=== DATA EXCERPTS ===

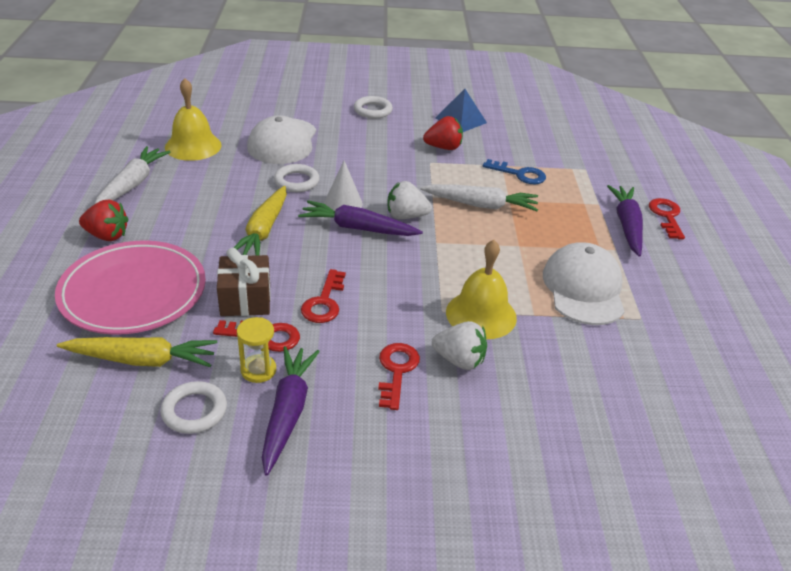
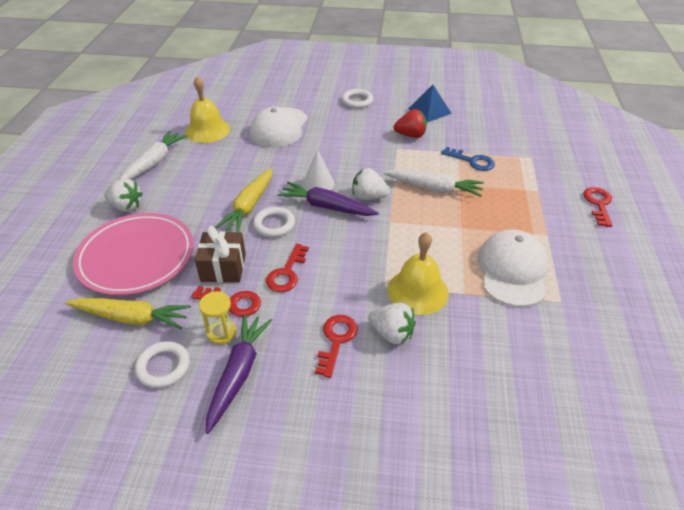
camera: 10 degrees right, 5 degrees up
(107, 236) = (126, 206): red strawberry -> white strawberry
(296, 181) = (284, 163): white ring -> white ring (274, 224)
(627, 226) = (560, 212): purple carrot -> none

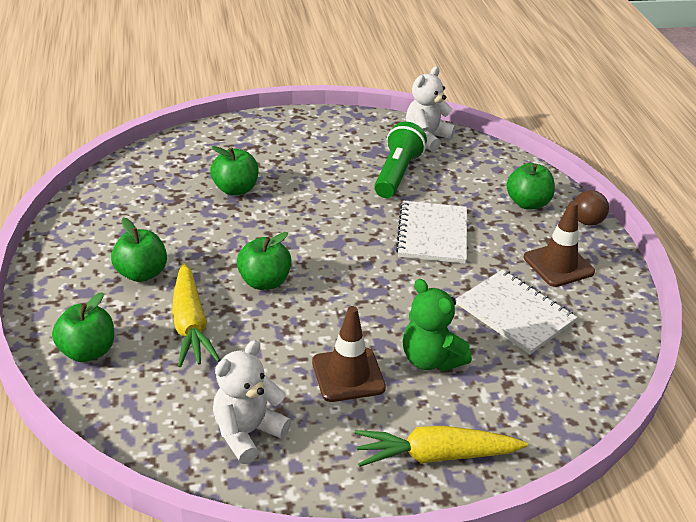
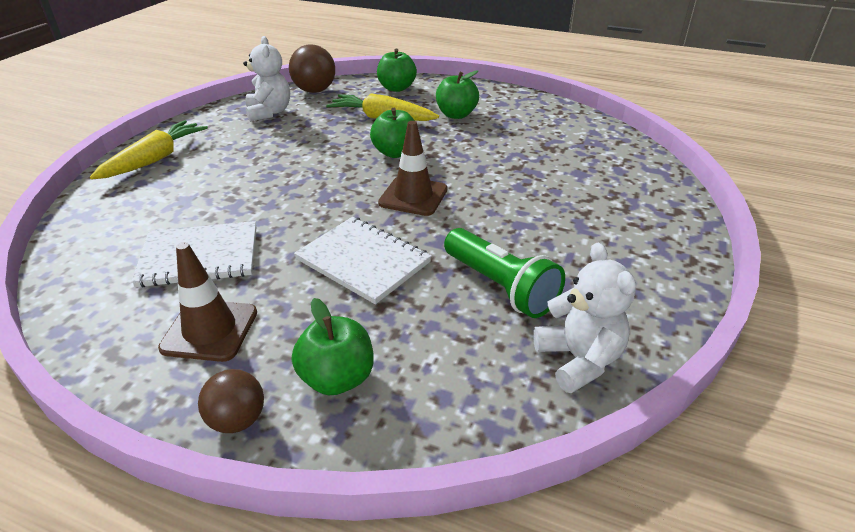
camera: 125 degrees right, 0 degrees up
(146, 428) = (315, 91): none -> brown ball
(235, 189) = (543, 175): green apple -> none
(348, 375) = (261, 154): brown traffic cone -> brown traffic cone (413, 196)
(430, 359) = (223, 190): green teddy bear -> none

===

ACTIVITY ->
Among the records above, find the lines where the word "camera" appears and copy them.

FINISHED TASK ->
camera: 10 degrees right, 5 degrees up
camera: 125 degrees right, 0 degrees up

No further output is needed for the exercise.